** START Data records **

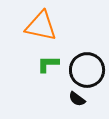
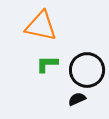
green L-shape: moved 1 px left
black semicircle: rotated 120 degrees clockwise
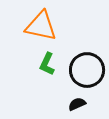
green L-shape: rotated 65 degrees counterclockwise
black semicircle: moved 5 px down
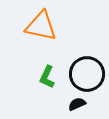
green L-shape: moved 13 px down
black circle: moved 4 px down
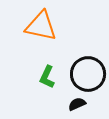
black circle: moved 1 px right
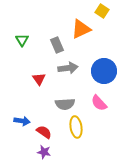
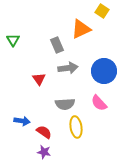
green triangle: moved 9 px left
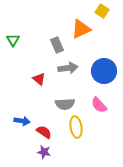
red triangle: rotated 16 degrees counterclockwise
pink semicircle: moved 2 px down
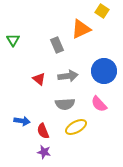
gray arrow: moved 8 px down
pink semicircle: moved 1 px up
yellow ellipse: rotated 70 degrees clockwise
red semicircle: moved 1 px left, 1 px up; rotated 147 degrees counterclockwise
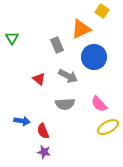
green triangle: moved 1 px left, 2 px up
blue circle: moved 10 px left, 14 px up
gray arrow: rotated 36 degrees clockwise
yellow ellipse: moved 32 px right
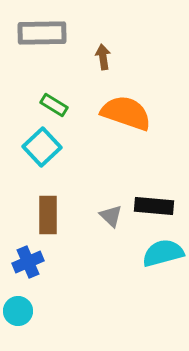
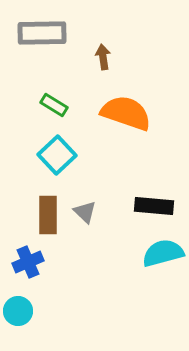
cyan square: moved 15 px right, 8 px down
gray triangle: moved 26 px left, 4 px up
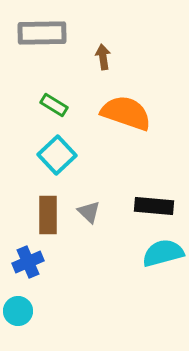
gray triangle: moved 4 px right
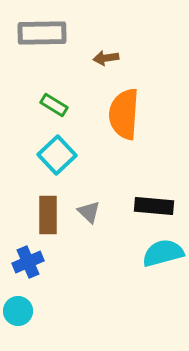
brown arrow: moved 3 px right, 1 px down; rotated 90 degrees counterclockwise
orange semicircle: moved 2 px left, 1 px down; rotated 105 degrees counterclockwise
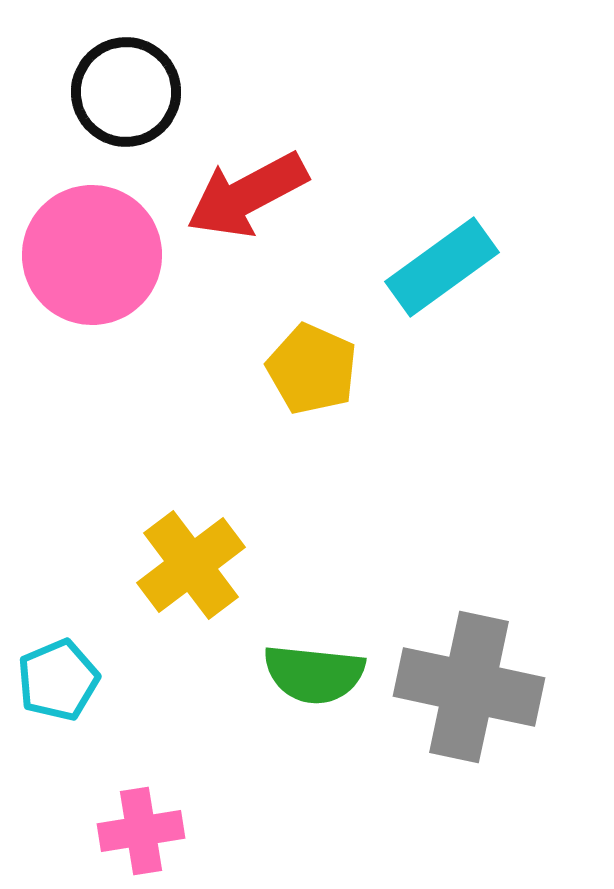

** END Data records **
** START Data records **

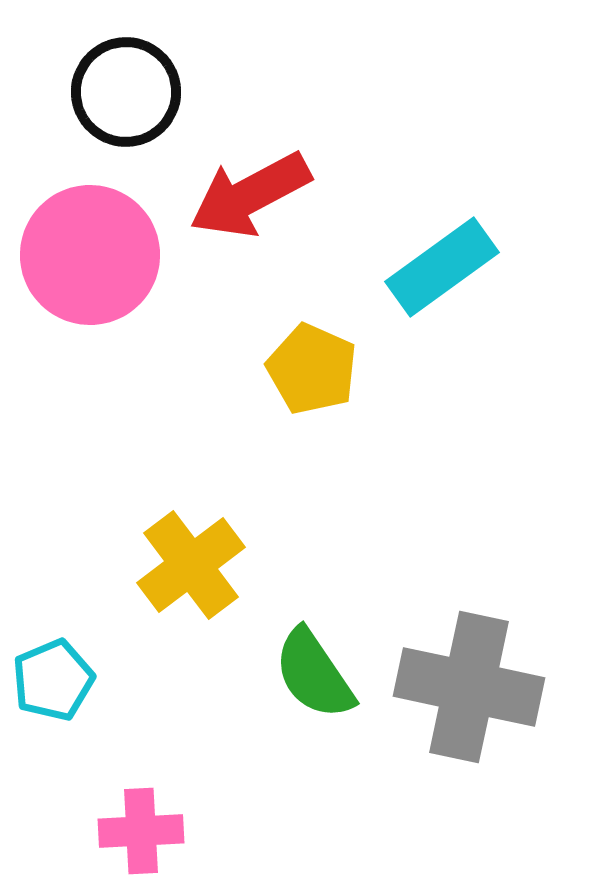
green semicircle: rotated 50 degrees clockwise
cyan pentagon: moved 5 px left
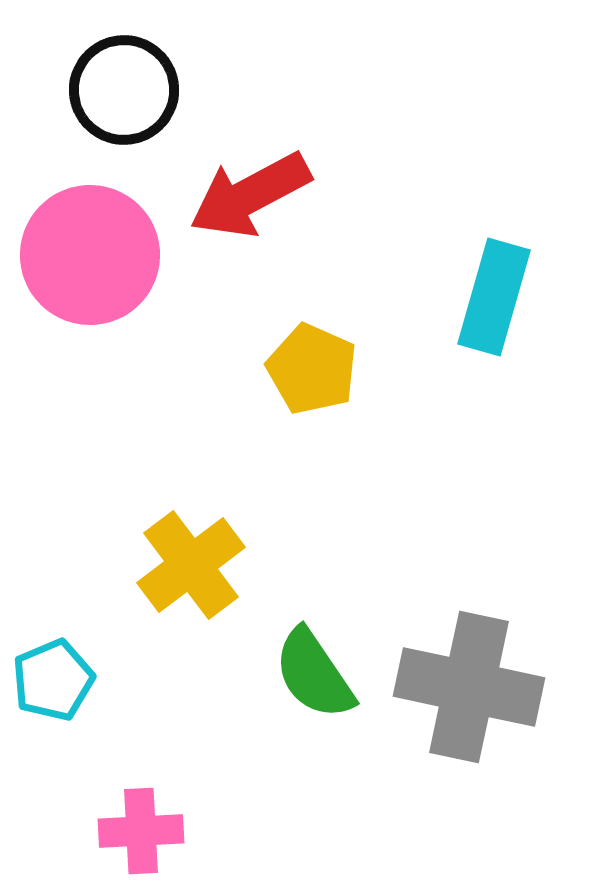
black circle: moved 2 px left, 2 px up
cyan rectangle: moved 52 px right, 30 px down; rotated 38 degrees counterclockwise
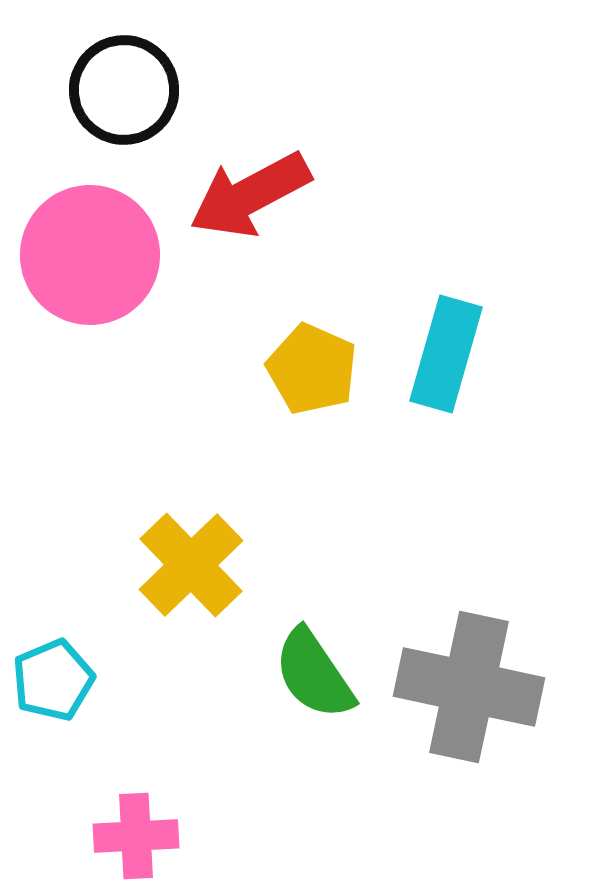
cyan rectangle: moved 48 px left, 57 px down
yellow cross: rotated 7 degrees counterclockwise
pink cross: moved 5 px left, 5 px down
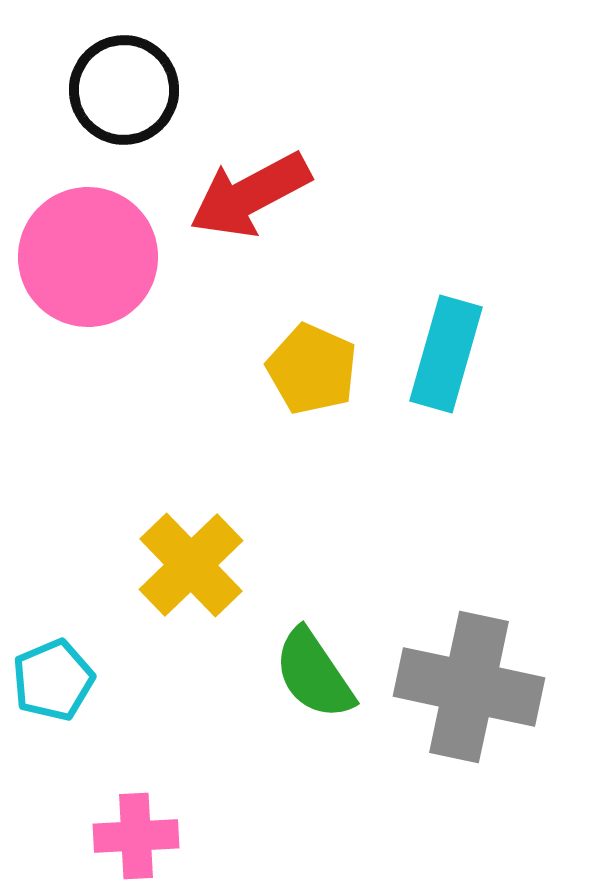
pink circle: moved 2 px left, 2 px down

** END Data records **
** START Data records **

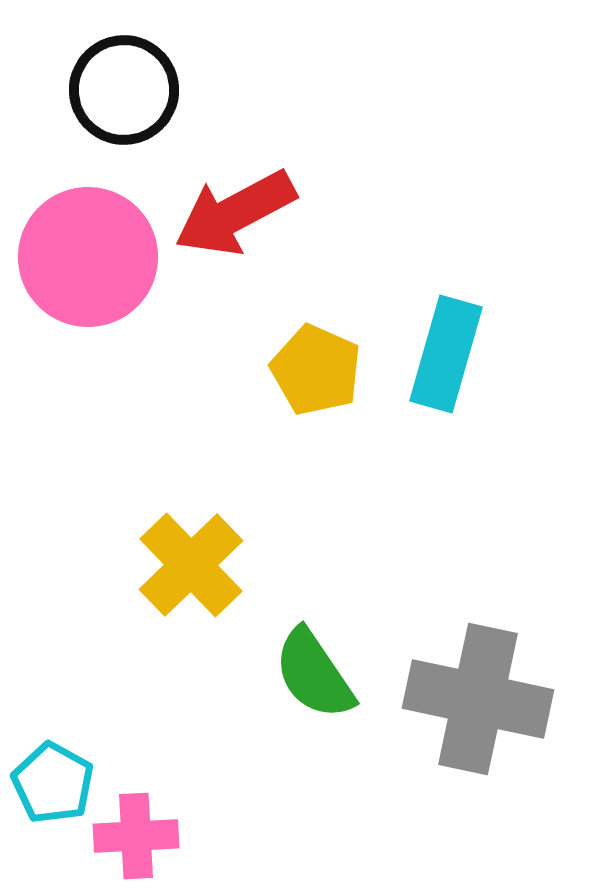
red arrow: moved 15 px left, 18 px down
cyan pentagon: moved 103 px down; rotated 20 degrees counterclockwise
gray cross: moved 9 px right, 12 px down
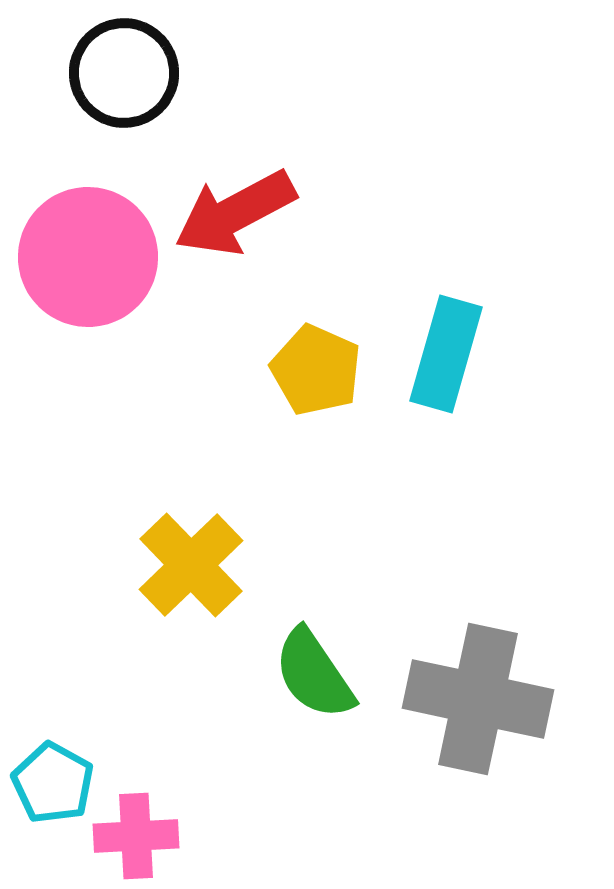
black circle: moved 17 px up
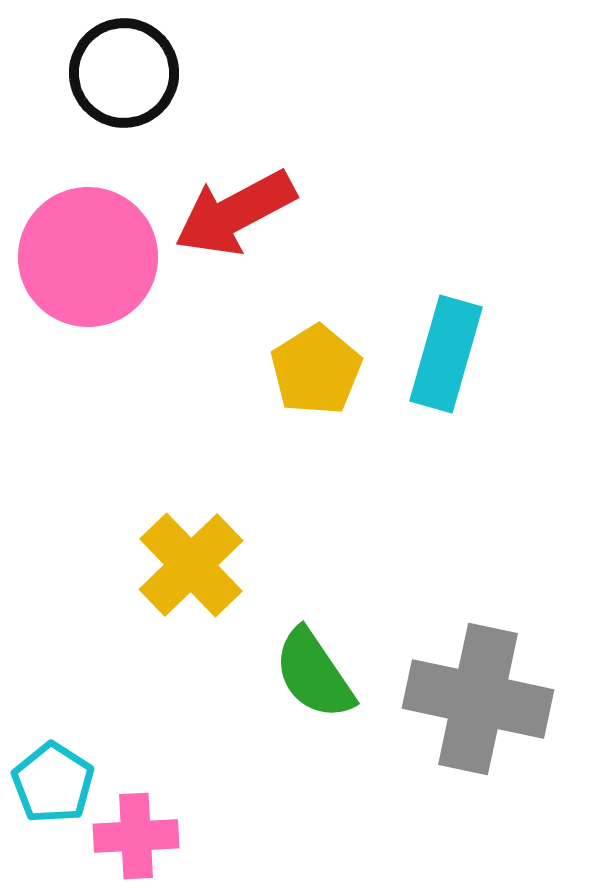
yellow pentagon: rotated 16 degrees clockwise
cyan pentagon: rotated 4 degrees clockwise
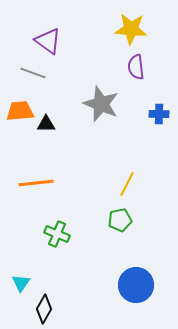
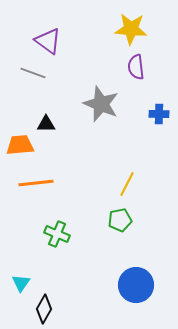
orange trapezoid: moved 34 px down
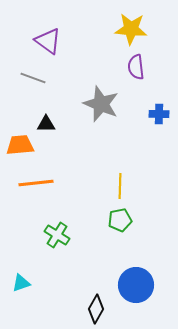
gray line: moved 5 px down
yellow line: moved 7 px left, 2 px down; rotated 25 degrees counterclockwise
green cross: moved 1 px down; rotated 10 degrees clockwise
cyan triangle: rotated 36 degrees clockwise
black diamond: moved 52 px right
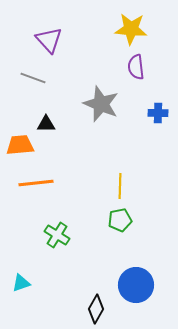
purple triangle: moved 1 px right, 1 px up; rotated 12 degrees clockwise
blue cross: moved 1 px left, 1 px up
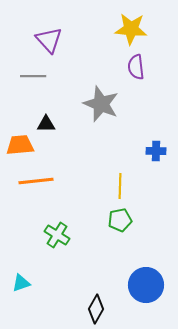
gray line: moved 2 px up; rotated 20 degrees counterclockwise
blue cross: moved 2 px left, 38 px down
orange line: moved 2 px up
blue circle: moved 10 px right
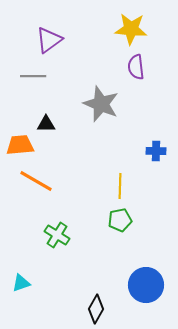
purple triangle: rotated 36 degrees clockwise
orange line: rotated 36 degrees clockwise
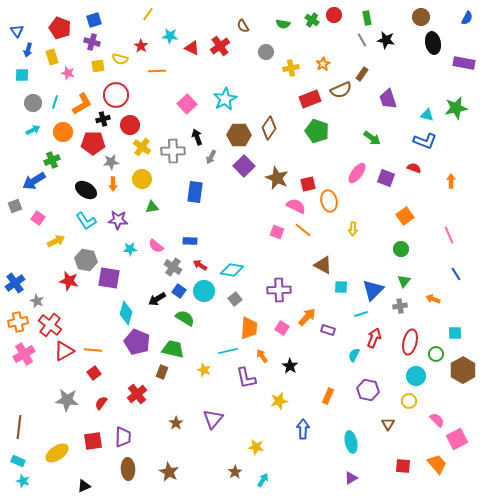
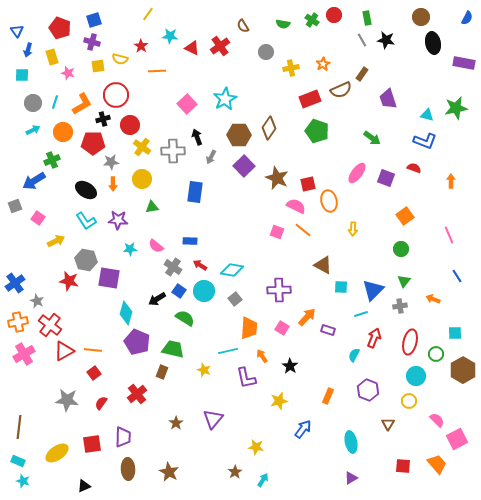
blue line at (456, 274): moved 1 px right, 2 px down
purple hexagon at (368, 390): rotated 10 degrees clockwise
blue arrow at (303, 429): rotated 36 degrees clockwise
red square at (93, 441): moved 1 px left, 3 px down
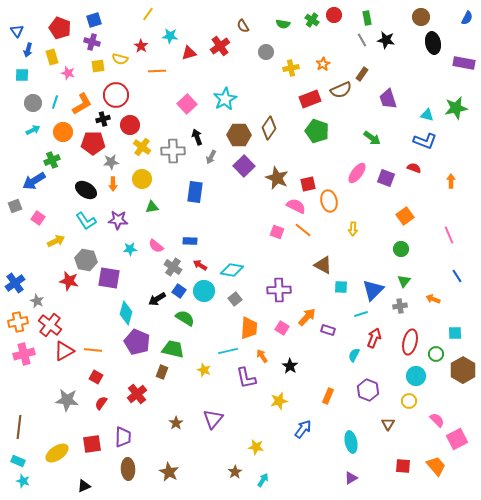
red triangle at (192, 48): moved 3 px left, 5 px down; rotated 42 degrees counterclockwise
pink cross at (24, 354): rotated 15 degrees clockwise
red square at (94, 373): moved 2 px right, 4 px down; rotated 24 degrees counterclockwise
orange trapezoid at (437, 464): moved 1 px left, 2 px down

** END Data records **

— Stated task —
Quote the records from the line containing "green semicircle: rotated" through the line containing "pink cross: moved 5 px left, 5 px down", including both of those lines. Leave the pictures out of your answer.

— Expected answer —
green semicircle: rotated 50 degrees clockwise
cyan pentagon: moved 5 px left
black circle: moved 2 px left, 2 px up
cyan rectangle: moved 52 px right, 30 px down; rotated 38 degrees counterclockwise
cyan rectangle: moved 48 px left, 57 px down
yellow cross: rotated 7 degrees counterclockwise
pink cross: moved 5 px left, 5 px down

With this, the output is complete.